GIVEN RECORDS:
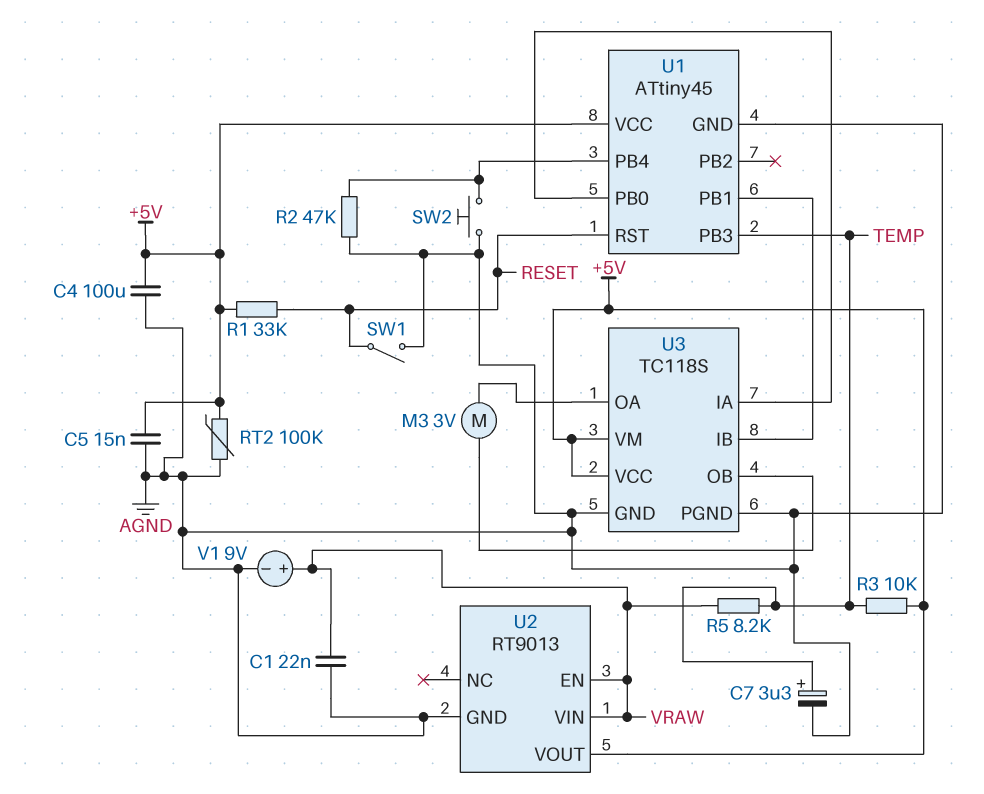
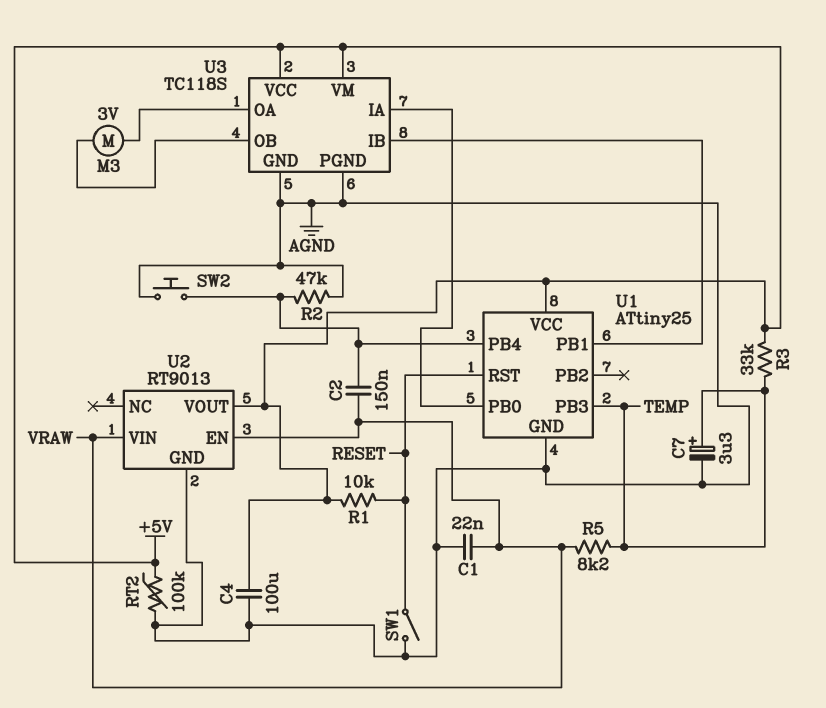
C2: none -> 150nF (U1/PB4, VRAW)
C5: 15nF (+5V, AGND) -> none
R1: 33k (+5V, RESET) -> 10k (+5V, RESET)
R3: 10k (+5V, TEMP) -> 33k (+5V, TEMP)
U1: ATtiny45 -> ATtiny25
V1: 9V (plus VRAW, minus AGND) -> none

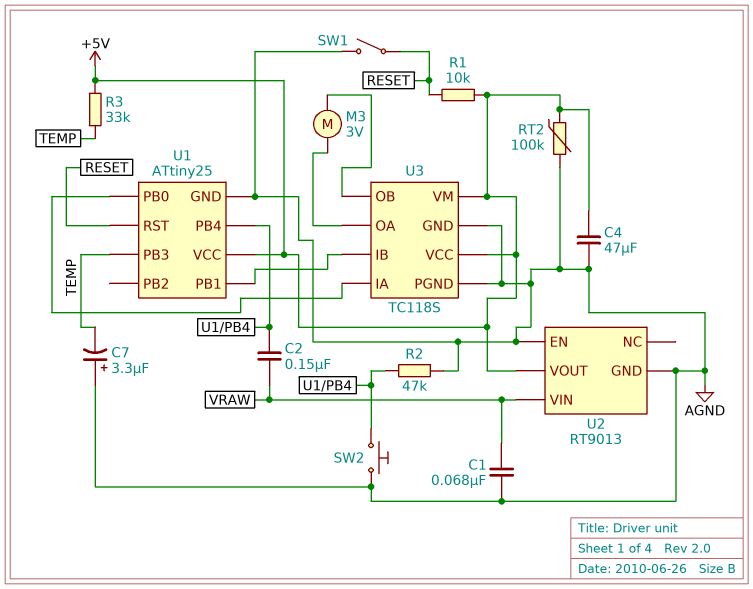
C1: 22nF (AGND, VRAW) -> 68nF (AGND, VRAW)
C4: 100uF (+5V, AGND) -> 47uF (+5V, AGND)
C7: 3.3uF (plus TEMP, minus AGND) -> 3.3uF (plus AGND, minus TEMP)
R5: 8.2k (TEMP, VRAW) -> none
U2 pin EN: VRAW -> AGND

DIRECTIONS: The full material above must be output verbatim, minus any pictures.

RESPONSE TO THE TASK:
C2: none -> 150nF (U1/PB4, VRAW)
C5: 15nF (+5V, AGND) -> none
R1: 33k (+5V, RESET) -> 10k (+5V, RESET)
R3: 10k (+5V, TEMP) -> 33k (+5V, TEMP)
U1: ATtiny45 -> ATtiny25
V1: 9V (plus VRAW, minus AGND) -> none

C1: 22nF (AGND, VRAW) -> 68nF (AGND, VRAW)
C4: 100uF (+5V, AGND) -> 47uF (+5V, AGND)
C7: 3.3uF (plus TEMP, minus AGND) -> 3.3uF (plus AGND, minus TEMP)
R5: 8.2k (TEMP, VRAW) -> none
U2 pin EN: VRAW -> AGND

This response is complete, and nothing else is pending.